Extracted records Start Marker

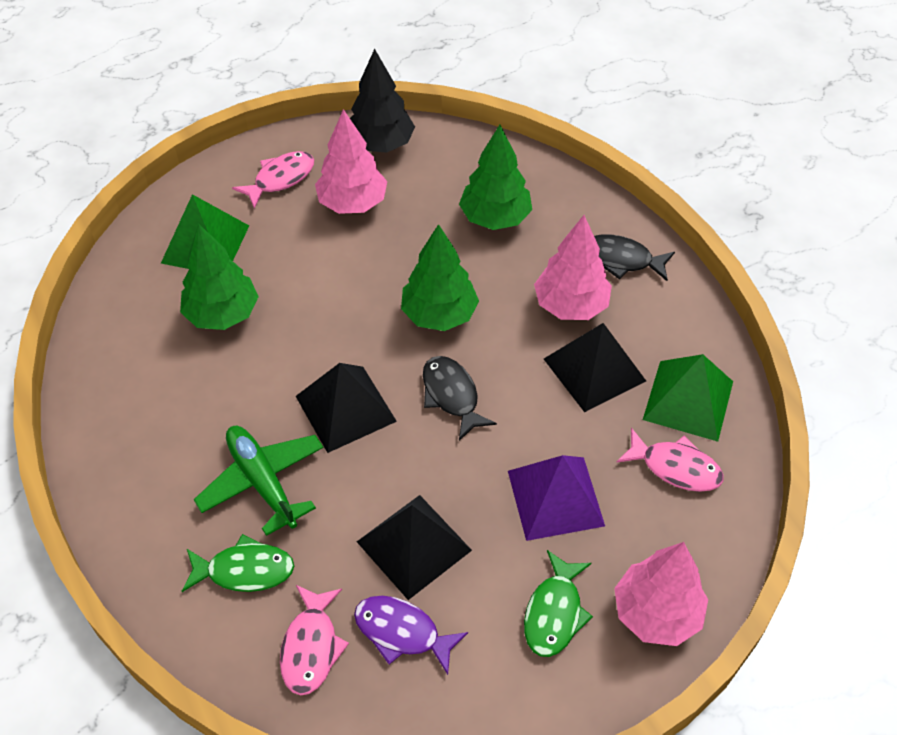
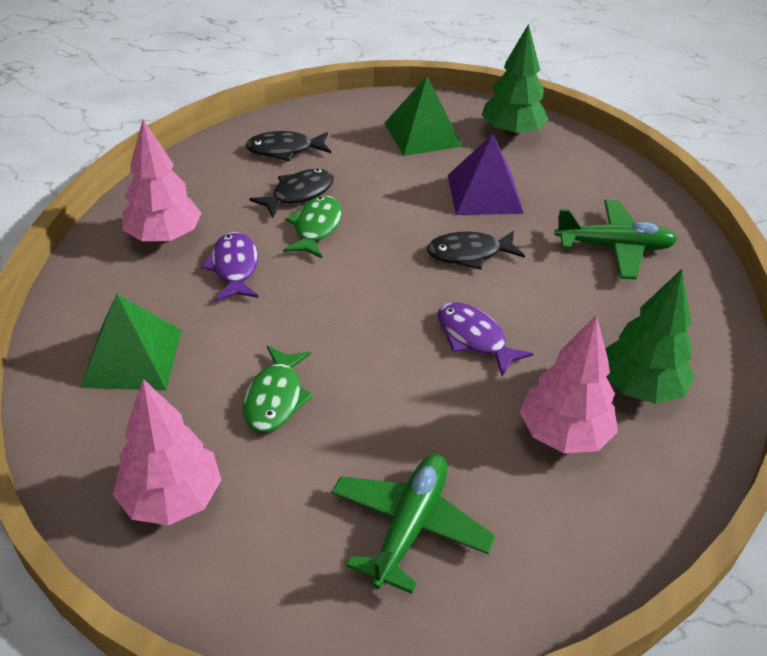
black fish: 2 -> 3
black pyramid: 3 -> 0
black tree: 1 -> 0
green plane: 1 -> 2
green tree: 3 -> 2
pink fish: 3 -> 0
purple fish: 1 -> 2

Extracted records End Marker

**Exercise aim:** Each record should be written out exactly, and each image should be omitted.

**Task solution:**
black fish: 2 -> 3
black pyramid: 3 -> 0
black tree: 1 -> 0
green plane: 1 -> 2
green tree: 3 -> 2
pink fish: 3 -> 0
purple fish: 1 -> 2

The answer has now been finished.